[Revision comparison data]
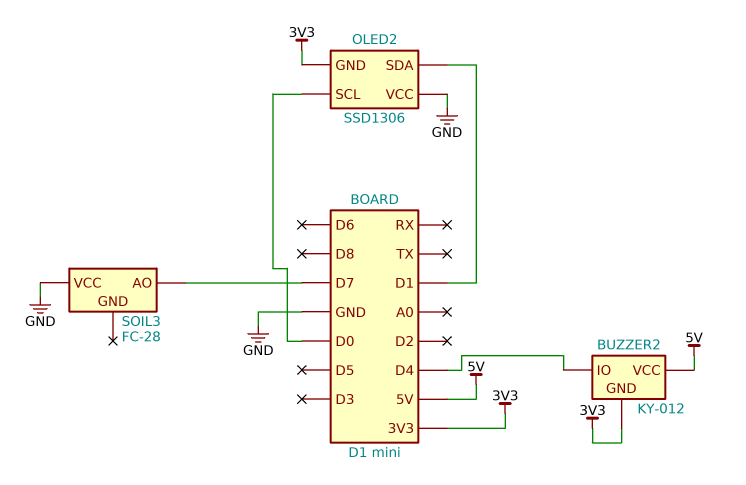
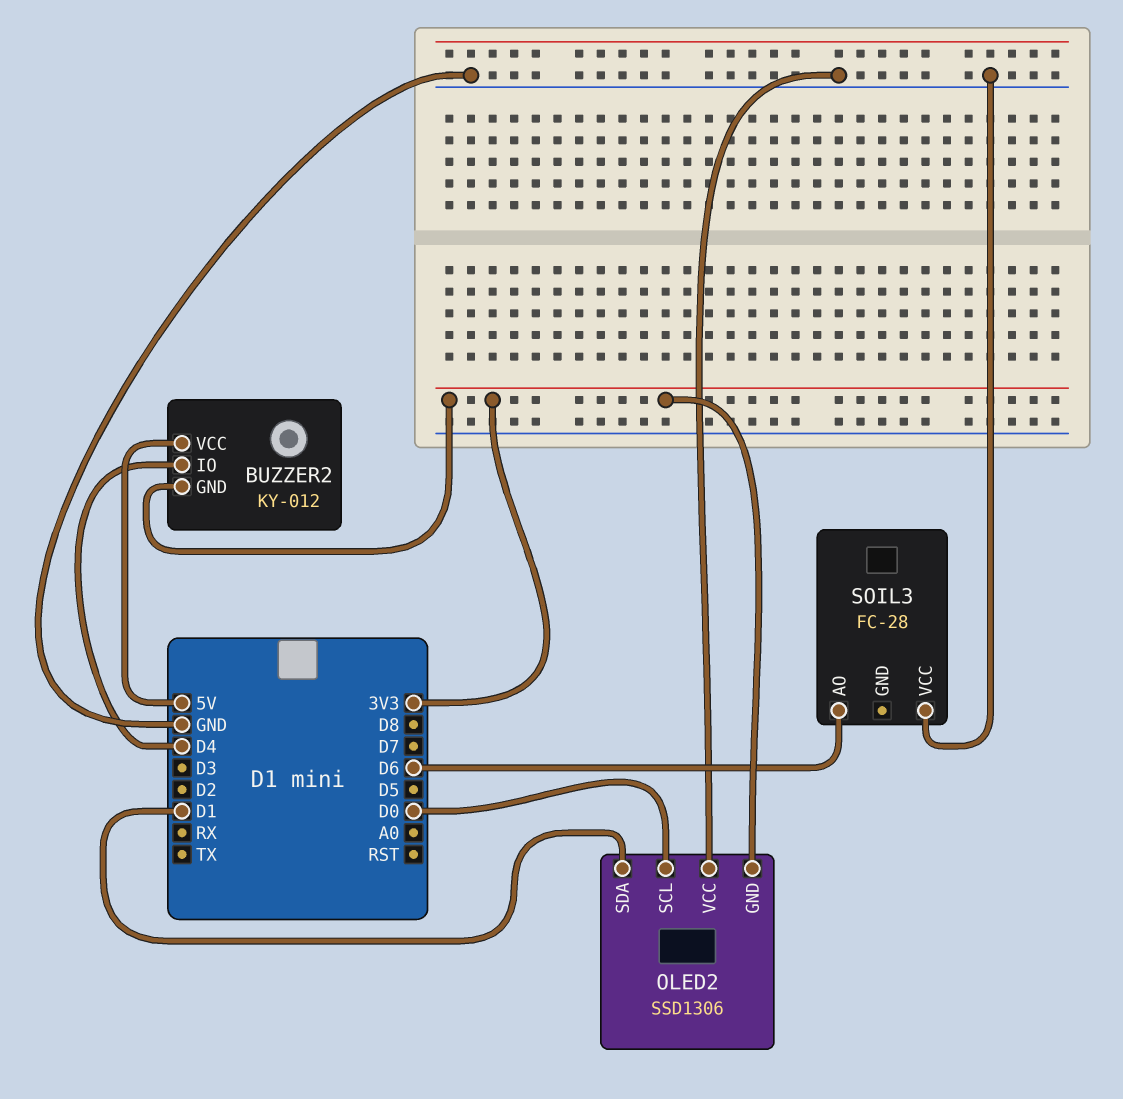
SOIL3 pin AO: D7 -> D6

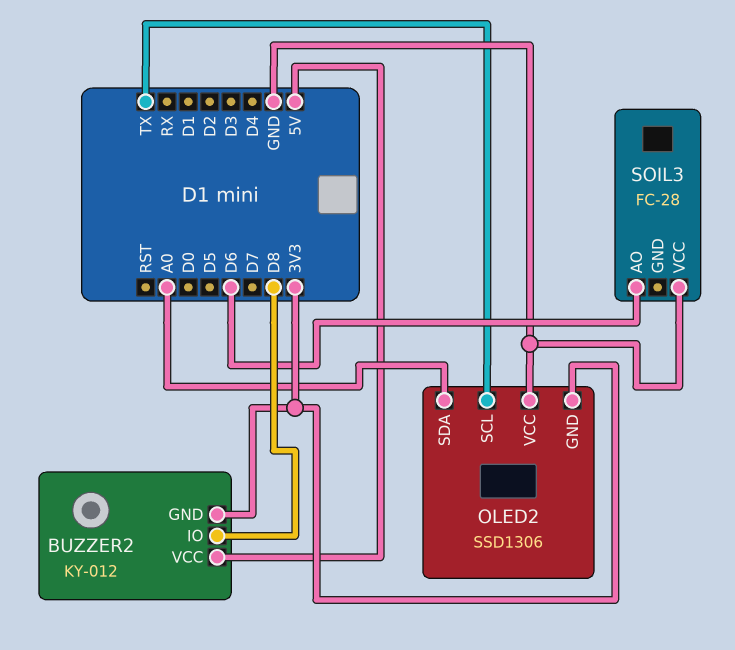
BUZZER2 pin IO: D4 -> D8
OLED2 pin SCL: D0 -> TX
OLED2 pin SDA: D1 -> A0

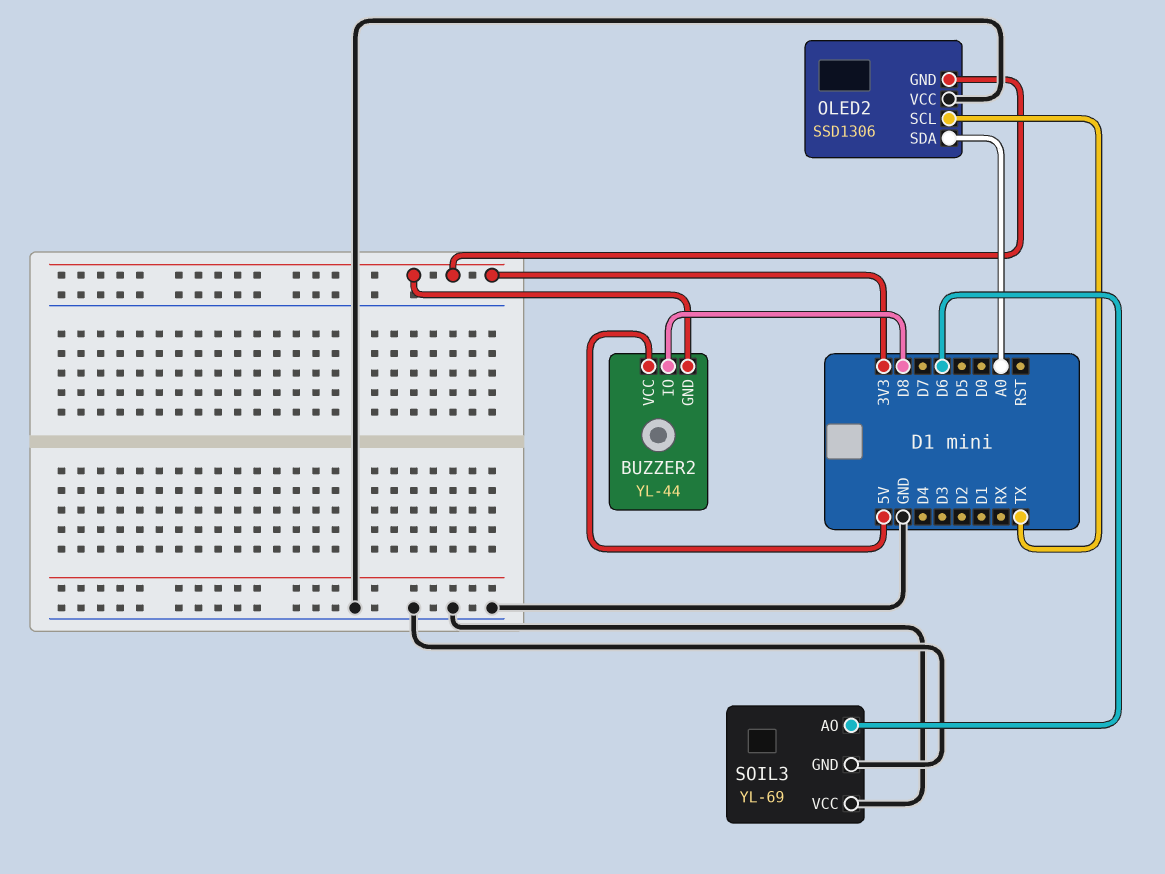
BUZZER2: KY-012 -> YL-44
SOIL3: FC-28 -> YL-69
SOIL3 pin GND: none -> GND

==

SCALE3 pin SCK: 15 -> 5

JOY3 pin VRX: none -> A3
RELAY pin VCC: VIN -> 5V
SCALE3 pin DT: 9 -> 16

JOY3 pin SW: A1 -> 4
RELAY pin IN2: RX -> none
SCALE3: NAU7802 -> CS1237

* * *

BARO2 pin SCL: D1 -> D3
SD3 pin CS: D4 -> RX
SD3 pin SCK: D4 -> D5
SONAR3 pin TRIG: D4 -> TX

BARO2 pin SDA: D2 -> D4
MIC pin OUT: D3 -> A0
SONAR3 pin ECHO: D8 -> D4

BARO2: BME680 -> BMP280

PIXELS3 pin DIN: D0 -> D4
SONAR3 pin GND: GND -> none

Problem: Beginning with the line above that has "SOIL3 pin AO: D7 -> D6" and going on through the line that has "SOIL3 pin GND: none -> GND", retype every line exactly and add nothing else; drop the pictures.

Written solution:
SOIL3 pin AO: D7 -> D6

BUZZER2 pin IO: D4 -> D8
OLED2 pin SCL: D0 -> TX
OLED2 pin SDA: D1 -> A0

BUZZER2: KY-012 -> YL-44
SOIL3: FC-28 -> YL-69
SOIL3 pin GND: none -> GND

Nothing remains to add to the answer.